◆ **Given records**
#####

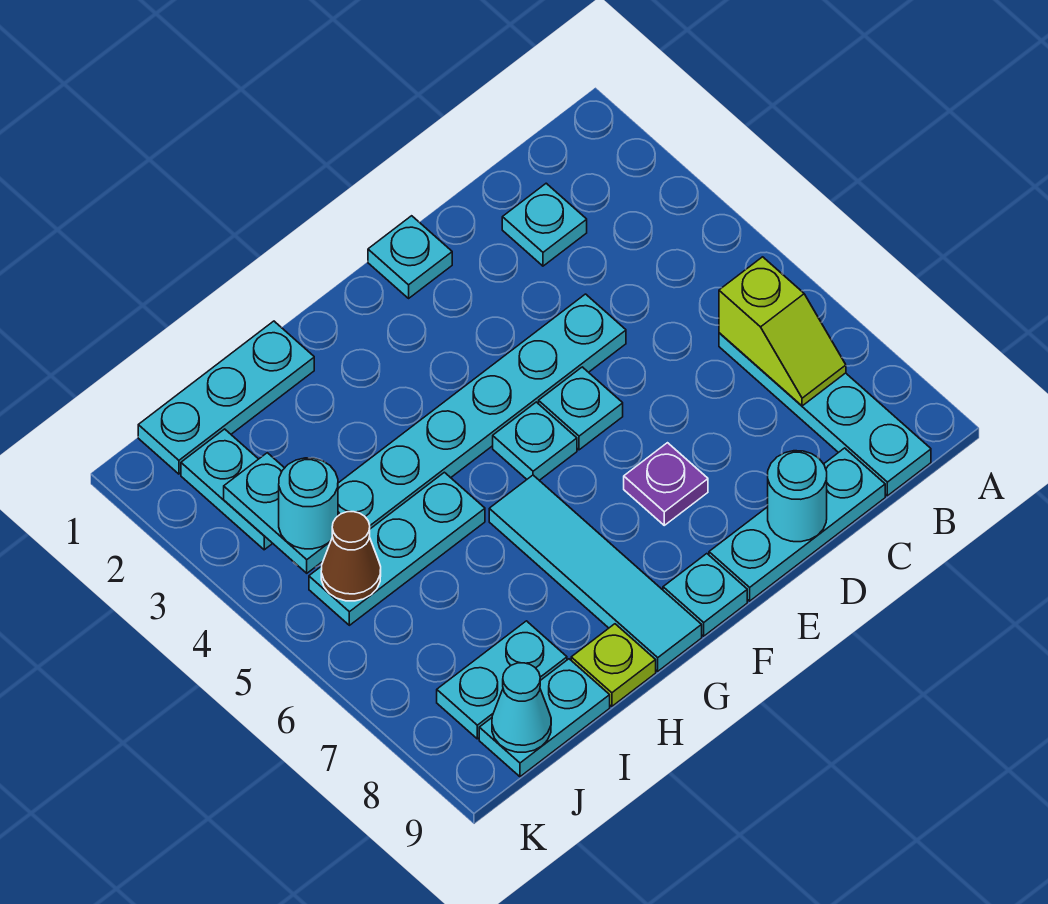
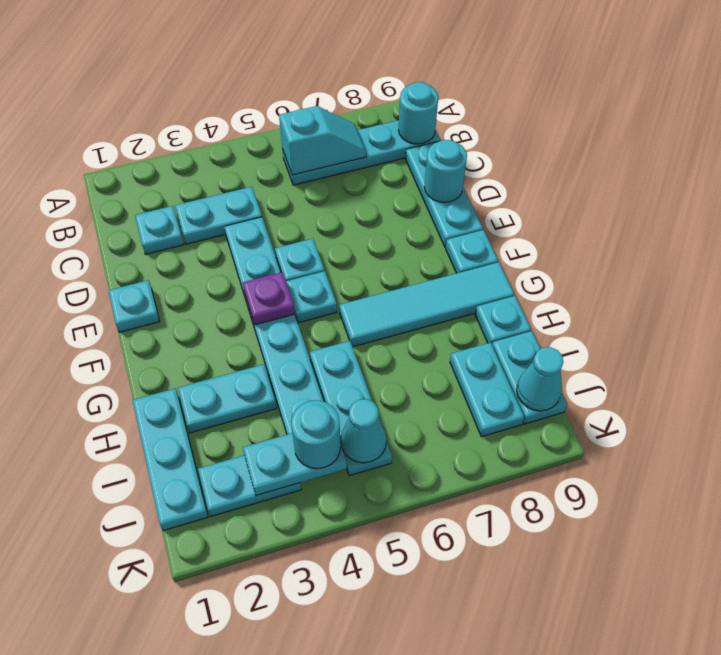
lime slope B6:B7 level 2 top 6 -> cyan slope B6:B7 level 2 top 6
none -> cyan round brick B9 level 2
none -> cyan plate C3:C4 level 1
purple plate E7 level 1 -> purple plate F4 level 2
none -> cyan plate H2:H3 level 1
lime plate H9 level 1 -> cyan plate H9 level 1
brown cone J5 level 2 -> cyan cone J5 level 2

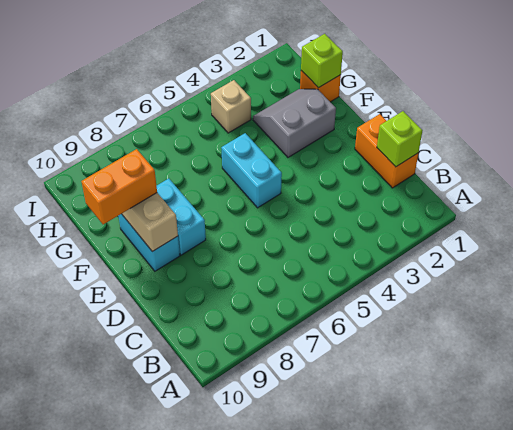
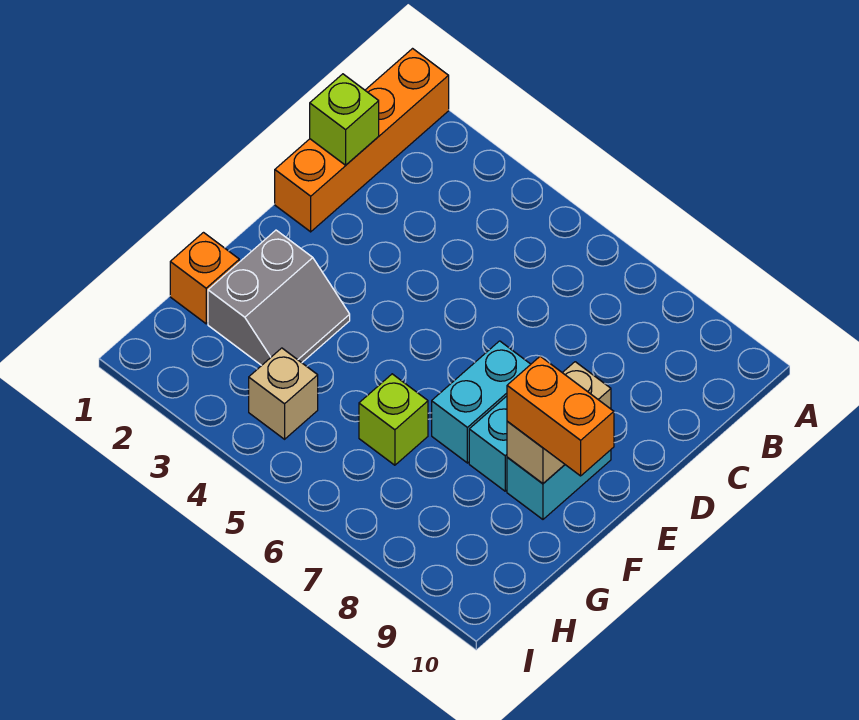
orange brick C1:D1 level 1 -> orange brick A1:D1 level 1
cyan brick E5:F5 level 1 -> cyan brick E7:F7 level 1
grey slope F2:G3 level 1 top F -> grey slope F2:G3 level 1 top 2
lime brick G1 level 2 -> lime brick G6 level 1

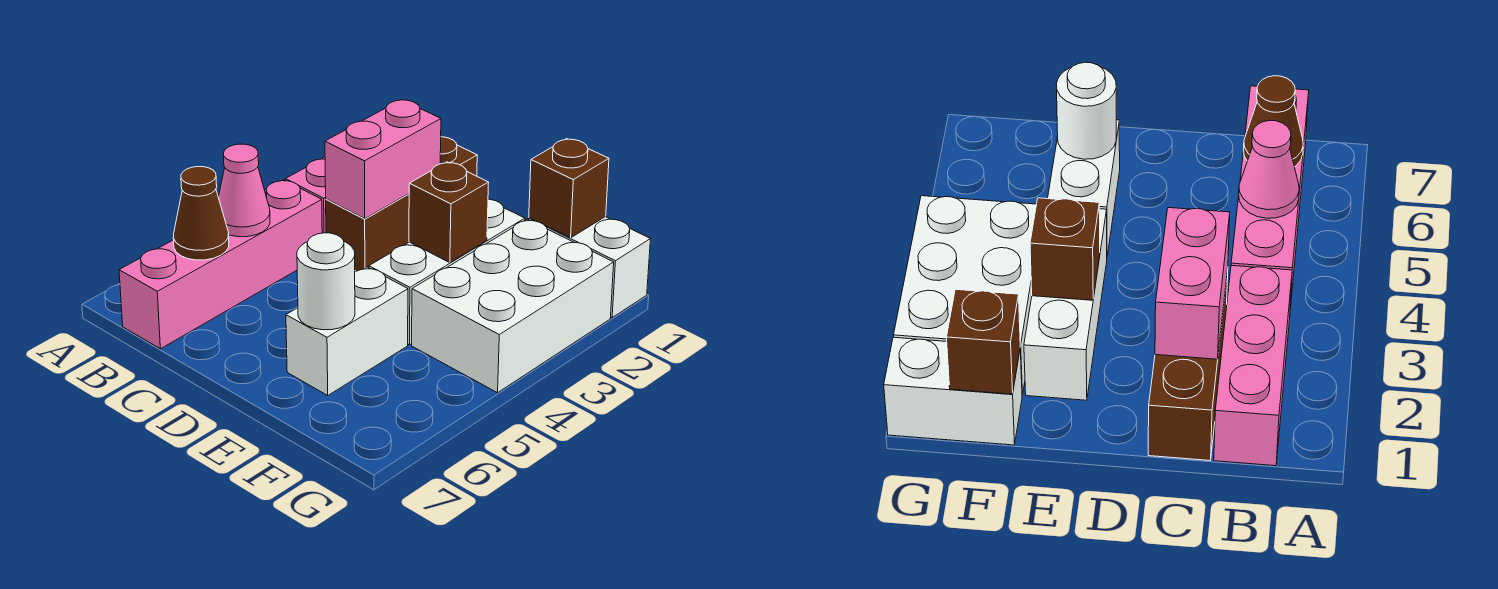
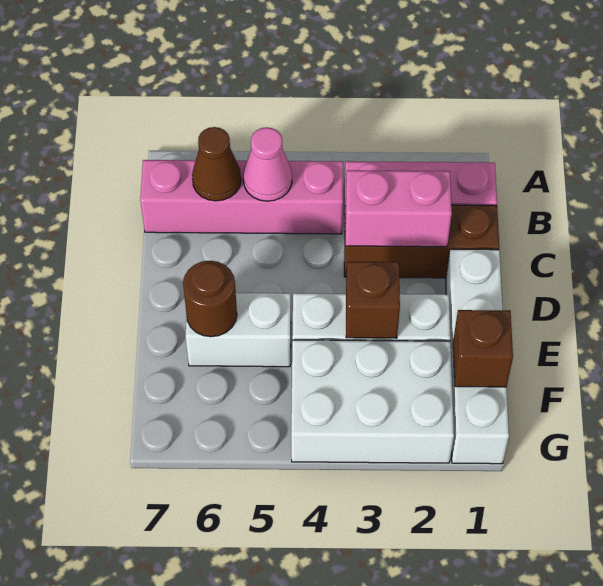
white round brick E6 level 2 -> brown round brick E6 level 2
white brick F1:G1 level 1 -> white brick D1:G1 level 1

#####

◆ **Task to carry out**
Leave the images out and transcribe the remaining data above word for word.

◆ **Completed exercise**
lime slope B6:B7 level 2 top 6 -> cyan slope B6:B7 level 2 top 6
none -> cyan round brick B9 level 2
none -> cyan plate C3:C4 level 1
purple plate E7 level 1 -> purple plate F4 level 2
none -> cyan plate H2:H3 level 1
lime plate H9 level 1 -> cyan plate H9 level 1
brown cone J5 level 2 -> cyan cone J5 level 2

orange brick C1:D1 level 1 -> orange brick A1:D1 level 1
cyan brick E5:F5 level 1 -> cyan brick E7:F7 level 1
grey slope F2:G3 level 1 top F -> grey slope F2:G3 level 1 top 2
lime brick G1 level 2 -> lime brick G6 level 1

white round brick E6 level 2 -> brown round brick E6 level 2
white brick F1:G1 level 1 -> white brick D1:G1 level 1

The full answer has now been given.